::: Source data

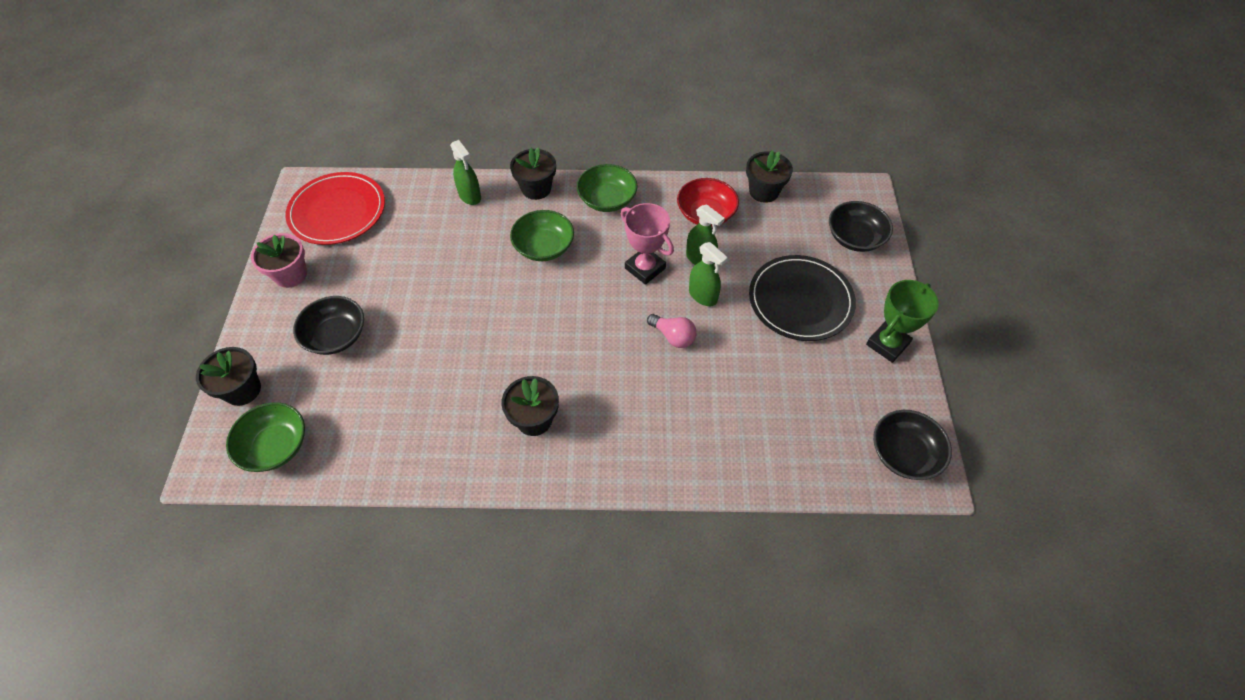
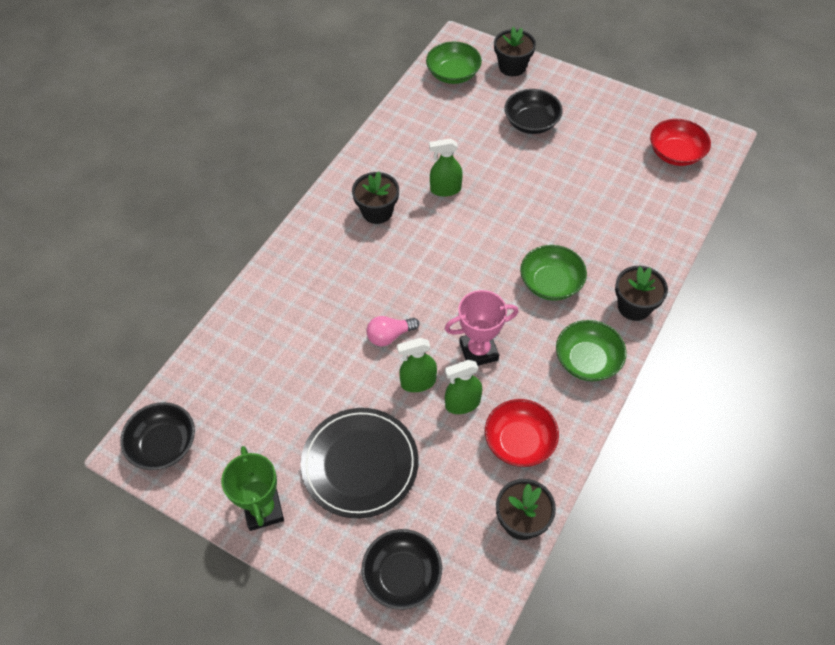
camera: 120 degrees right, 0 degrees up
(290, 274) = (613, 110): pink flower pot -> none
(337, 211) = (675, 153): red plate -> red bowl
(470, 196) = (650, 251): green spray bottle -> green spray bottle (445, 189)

::::::
::: Source data

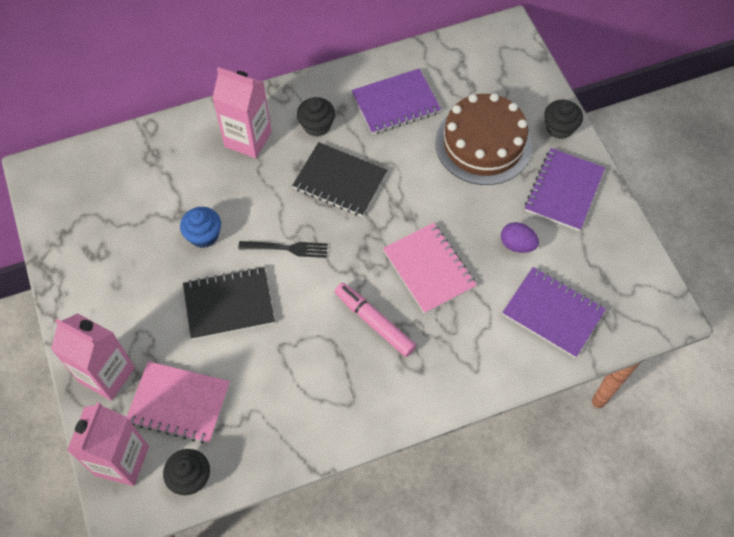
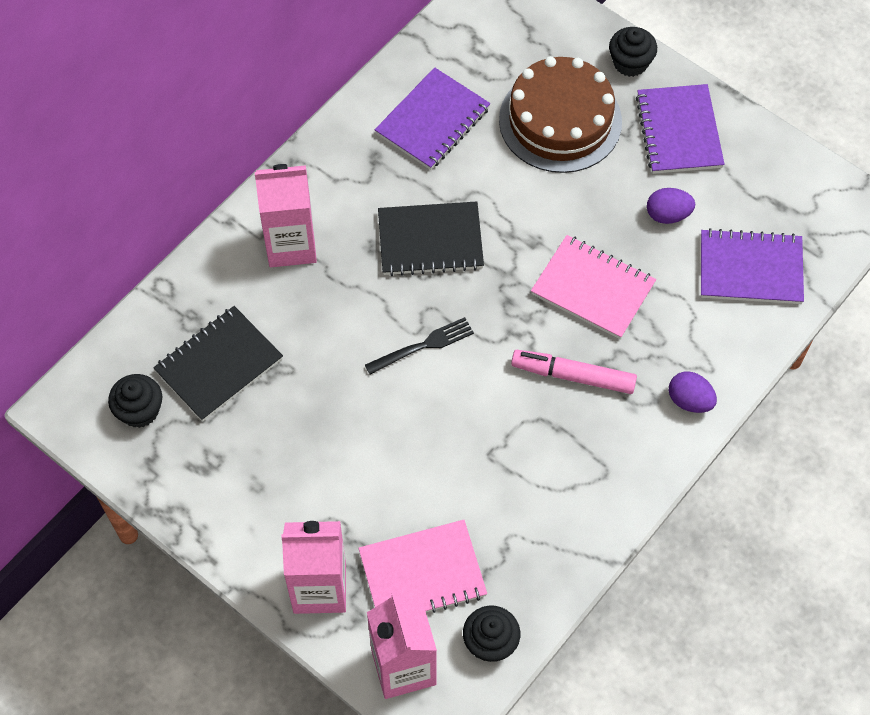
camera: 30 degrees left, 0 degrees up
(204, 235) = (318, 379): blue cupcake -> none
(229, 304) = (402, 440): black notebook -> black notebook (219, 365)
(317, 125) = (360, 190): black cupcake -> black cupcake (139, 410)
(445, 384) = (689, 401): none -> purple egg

::::::
::: Source data

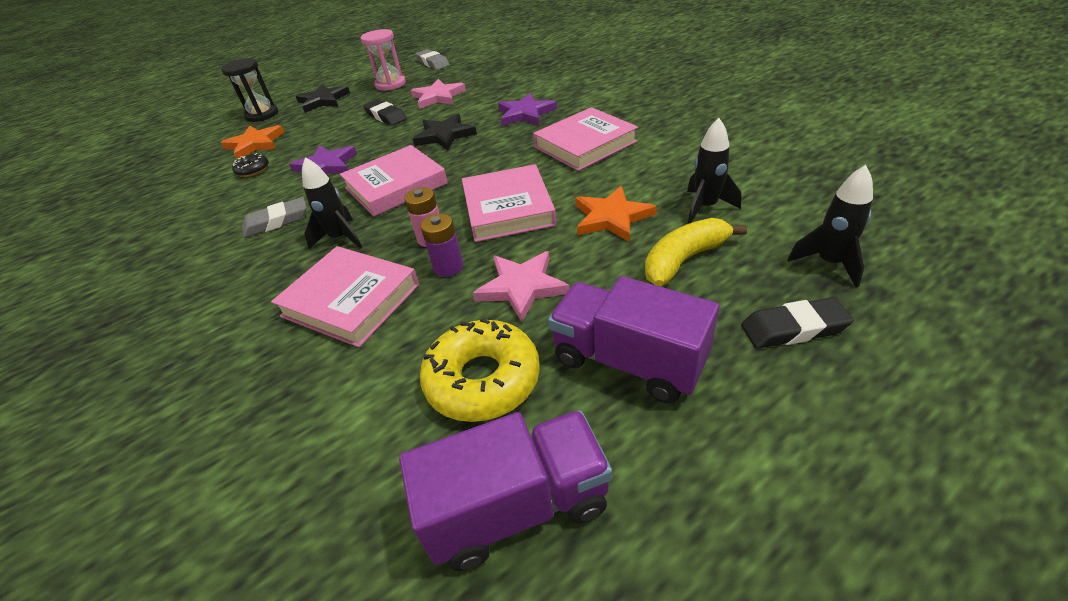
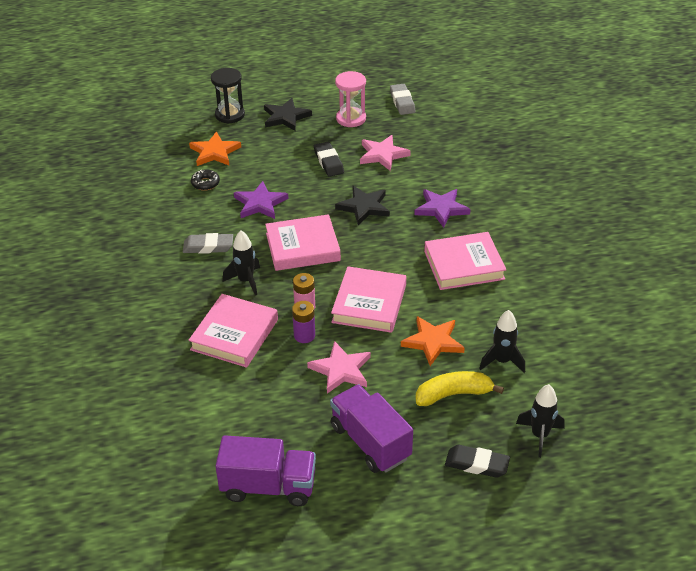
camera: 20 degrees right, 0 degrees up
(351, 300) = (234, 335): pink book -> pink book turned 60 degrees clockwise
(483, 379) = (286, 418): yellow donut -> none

::::::

- Exercise brief:
Where a line in the records above contains the word "camera", copy that line.

- Result of the exercise:
camera: 120 degrees right, 0 degrees up
camera: 30 degrees left, 0 degrees up
camera: 20 degrees right, 0 degrees up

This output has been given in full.